— What you should do —
Return exactly those lines of the material that fall between the line with "Q2: NPN (B N_16, C" and the final line, both included.
(Data listing Opens)
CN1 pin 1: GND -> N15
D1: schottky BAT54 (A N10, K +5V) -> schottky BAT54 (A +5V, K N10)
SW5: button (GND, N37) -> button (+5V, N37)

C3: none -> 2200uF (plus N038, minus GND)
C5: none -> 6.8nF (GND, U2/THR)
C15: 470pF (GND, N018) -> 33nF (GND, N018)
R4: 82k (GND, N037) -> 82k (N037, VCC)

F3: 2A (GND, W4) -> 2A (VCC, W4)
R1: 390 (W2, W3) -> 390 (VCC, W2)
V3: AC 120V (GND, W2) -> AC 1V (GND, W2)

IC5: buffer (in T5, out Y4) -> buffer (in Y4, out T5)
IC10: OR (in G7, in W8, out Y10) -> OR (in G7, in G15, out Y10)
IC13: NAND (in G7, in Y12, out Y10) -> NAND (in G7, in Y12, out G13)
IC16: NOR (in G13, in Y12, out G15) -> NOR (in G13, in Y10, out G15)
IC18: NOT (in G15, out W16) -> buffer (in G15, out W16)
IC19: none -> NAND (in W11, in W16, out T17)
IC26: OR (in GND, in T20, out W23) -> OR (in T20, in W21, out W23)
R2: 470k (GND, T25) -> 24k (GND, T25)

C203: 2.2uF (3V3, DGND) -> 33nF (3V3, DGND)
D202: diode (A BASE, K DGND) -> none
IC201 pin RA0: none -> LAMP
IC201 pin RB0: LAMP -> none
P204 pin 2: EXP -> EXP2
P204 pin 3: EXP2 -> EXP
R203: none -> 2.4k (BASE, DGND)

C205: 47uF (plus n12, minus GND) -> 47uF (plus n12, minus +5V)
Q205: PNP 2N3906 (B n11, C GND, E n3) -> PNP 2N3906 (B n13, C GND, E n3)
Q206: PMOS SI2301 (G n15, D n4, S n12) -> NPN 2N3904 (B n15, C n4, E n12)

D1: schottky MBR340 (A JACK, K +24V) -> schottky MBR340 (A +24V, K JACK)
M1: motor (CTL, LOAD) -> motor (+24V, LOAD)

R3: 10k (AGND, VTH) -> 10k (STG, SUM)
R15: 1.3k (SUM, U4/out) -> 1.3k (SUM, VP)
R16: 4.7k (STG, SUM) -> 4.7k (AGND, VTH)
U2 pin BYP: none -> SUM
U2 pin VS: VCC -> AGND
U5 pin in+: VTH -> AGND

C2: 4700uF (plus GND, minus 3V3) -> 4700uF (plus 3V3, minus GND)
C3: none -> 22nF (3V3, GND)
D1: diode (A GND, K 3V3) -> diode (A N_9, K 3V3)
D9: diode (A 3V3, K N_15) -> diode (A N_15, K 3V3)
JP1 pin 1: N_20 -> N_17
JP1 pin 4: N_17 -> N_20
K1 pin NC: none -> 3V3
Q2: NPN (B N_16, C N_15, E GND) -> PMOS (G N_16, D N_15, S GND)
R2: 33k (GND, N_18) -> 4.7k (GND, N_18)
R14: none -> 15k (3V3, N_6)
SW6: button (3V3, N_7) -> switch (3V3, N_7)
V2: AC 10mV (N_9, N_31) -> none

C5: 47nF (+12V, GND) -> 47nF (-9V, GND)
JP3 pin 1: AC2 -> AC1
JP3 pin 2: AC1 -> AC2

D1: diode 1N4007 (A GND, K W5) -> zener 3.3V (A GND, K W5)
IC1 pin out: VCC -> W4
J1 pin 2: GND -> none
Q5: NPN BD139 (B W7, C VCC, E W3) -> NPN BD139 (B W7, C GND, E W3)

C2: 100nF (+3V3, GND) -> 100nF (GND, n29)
(Data listing Closes)
— Solution to this exercise —
Q2: NPN (B N_16, C N_15, E GND) -> PMOS (G N_16, D N_15, S GND)
R2: 33k (GND, N_18) -> 4.7k (GND, N_18)
R14: none -> 15k (3V3, N_6)
SW6: button (3V3, N_7) -> switch (3V3, N_7)
V2: AC 10mV (N_9, N_31) -> none

C5: 47nF (+12V, GND) -> 47nF (-9V, GND)
JP3 pin 1: AC2 -> AC1
JP3 pin 2: AC1 -> AC2

D1: diode 1N4007 (A GND, K W5) -> zener 3.3V (A GND, K W5)
IC1 pin out: VCC -> W4
J1 pin 2: GND -> none
Q5: NPN BD139 (B W7, C VCC, E W3) -> NPN BD139 (B W7, C GND, E W3)

C2: 100nF (+3V3, GND) -> 100nF (GND, n29)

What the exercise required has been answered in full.